### TASK DESCRIPTION
The records that follow are to be transcribed in full, leaving out each picture.

### GIVEN DATA
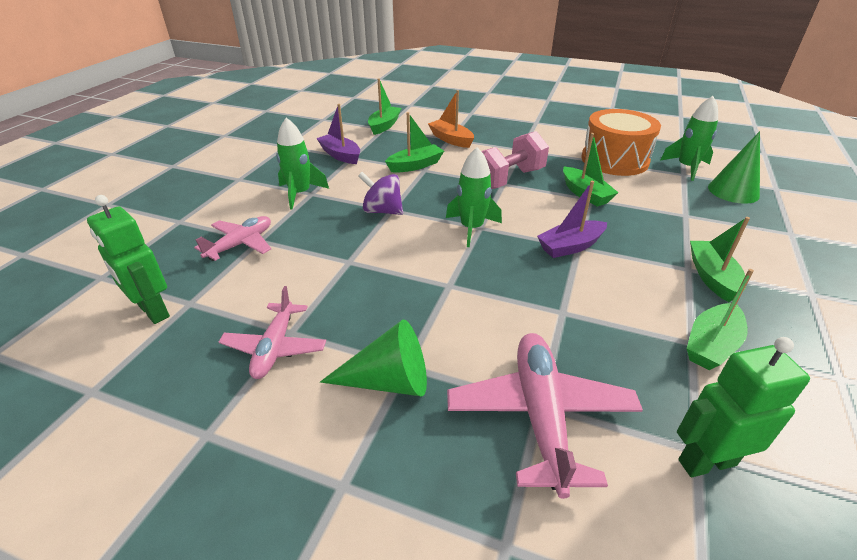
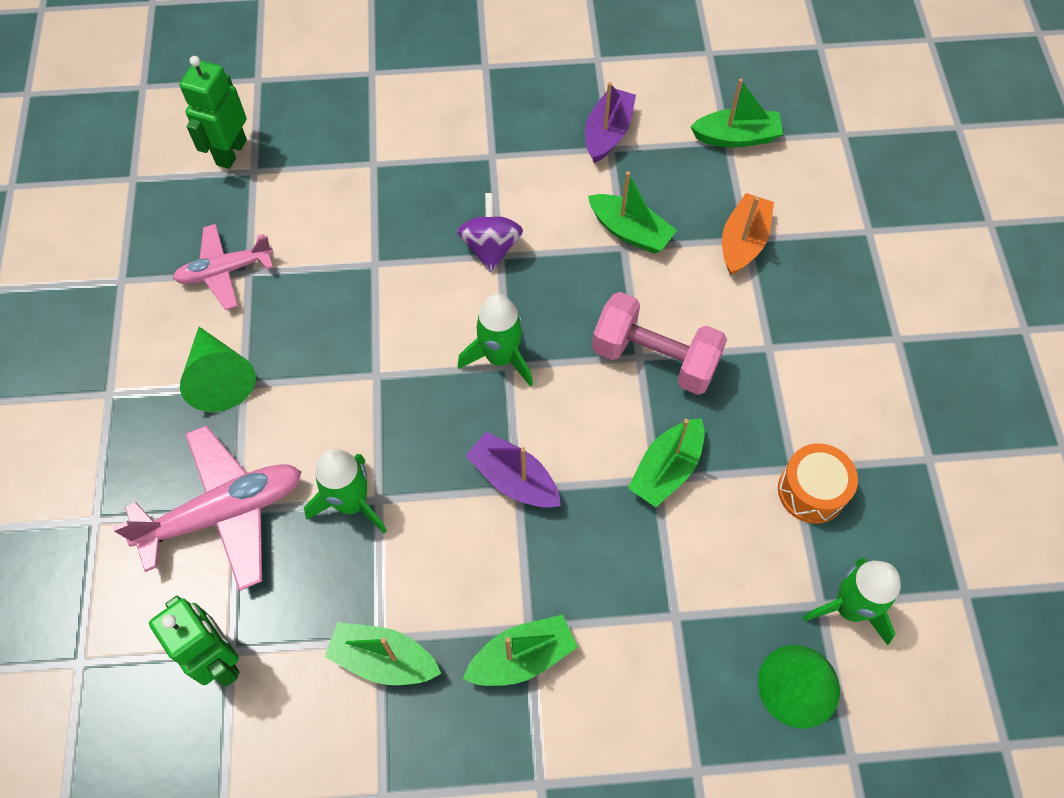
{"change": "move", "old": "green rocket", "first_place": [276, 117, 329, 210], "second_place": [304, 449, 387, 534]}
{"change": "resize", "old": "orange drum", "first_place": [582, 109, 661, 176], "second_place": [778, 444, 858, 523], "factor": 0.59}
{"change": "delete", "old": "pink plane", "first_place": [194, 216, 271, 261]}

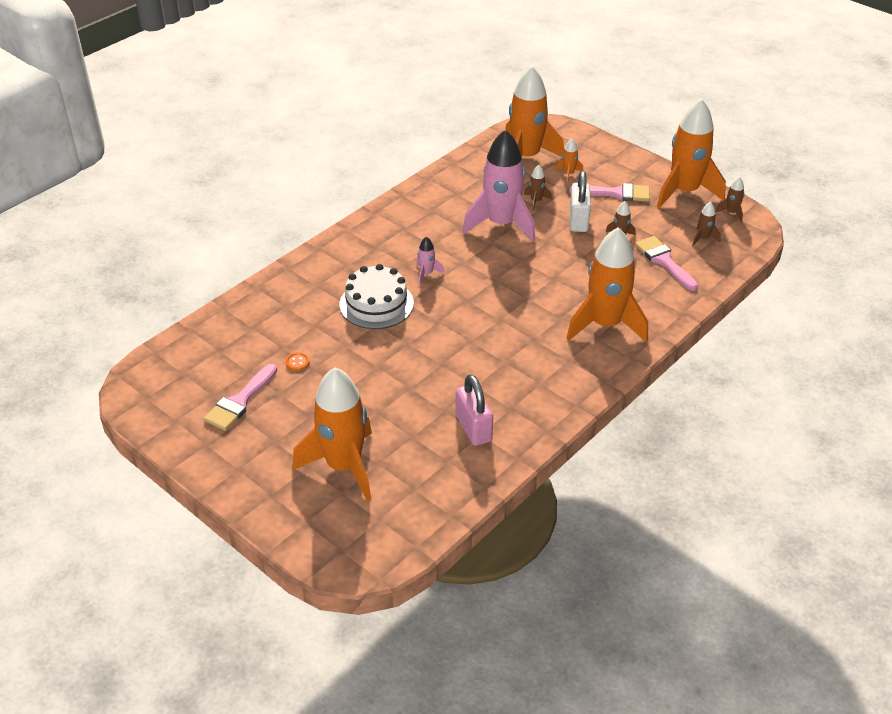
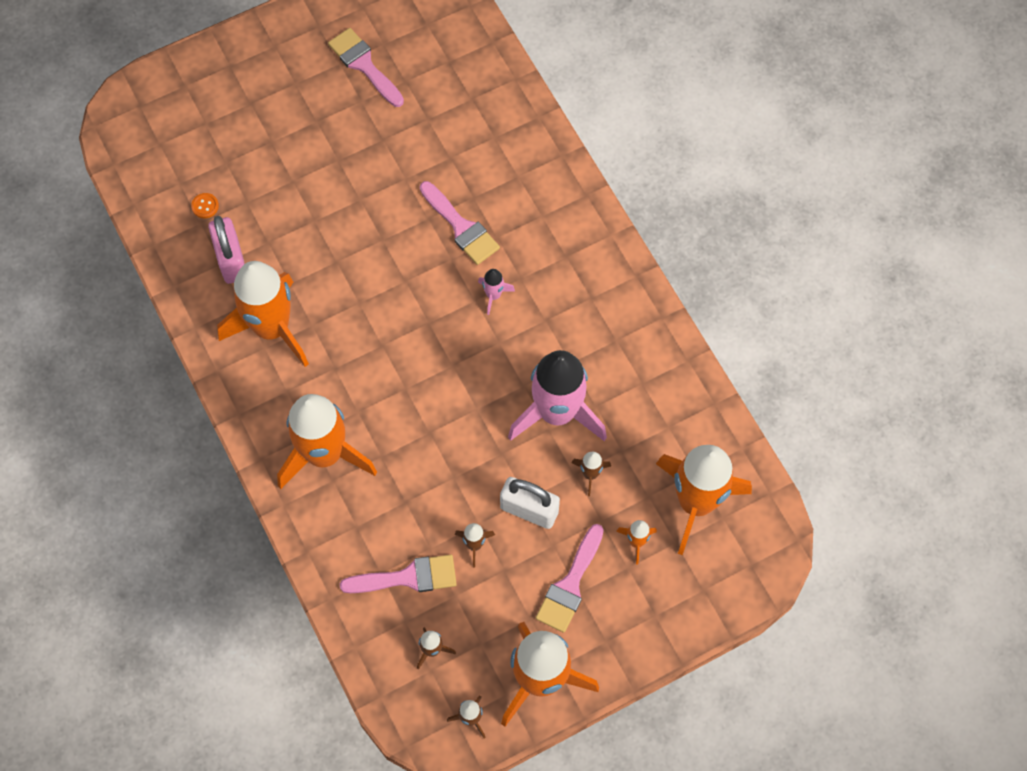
{"change": "move", "old": "orange button", "first_place": [285, 352, 310, 371], "second_place": [191, 193, 219, 218]}
{"change": "rotate", "old": "pink padlock", "first_place": [456, 374, 493, 446], "second_place": [208, 216, 245, 284], "degrees": 75}
{"change": "move", "old": "orange rocket", "first_place": [292, 367, 372, 501], "second_place": [217, 261, 309, 367]}
{"change": "replace", "old": "white cake", "new": "pink brush", "first_place": [340, 264, 414, 329], "second_place": [420, 181, 500, 265]}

### REPLY
{"change": "move", "old": "green rocket", "first_place": [276, 117, 329, 210], "second_place": [304, 449, 387, 534]}
{"change": "resize", "old": "orange drum", "first_place": [582, 109, 661, 176], "second_place": [778, 444, 858, 523], "factor": 0.59}
{"change": "delete", "old": "pink plane", "first_place": [194, 216, 271, 261]}

{"change": "move", "old": "orange button", "first_place": [285, 352, 310, 371], "second_place": [191, 193, 219, 218]}
{"change": "rotate", "old": "pink padlock", "first_place": [456, 374, 493, 446], "second_place": [208, 216, 245, 284], "degrees": 75}
{"change": "move", "old": "orange rocket", "first_place": [292, 367, 372, 501], "second_place": [217, 261, 309, 367]}
{"change": "replace", "old": "white cake", "new": "pink brush", "first_place": [340, 264, 414, 329], "second_place": [420, 181, 500, 265]}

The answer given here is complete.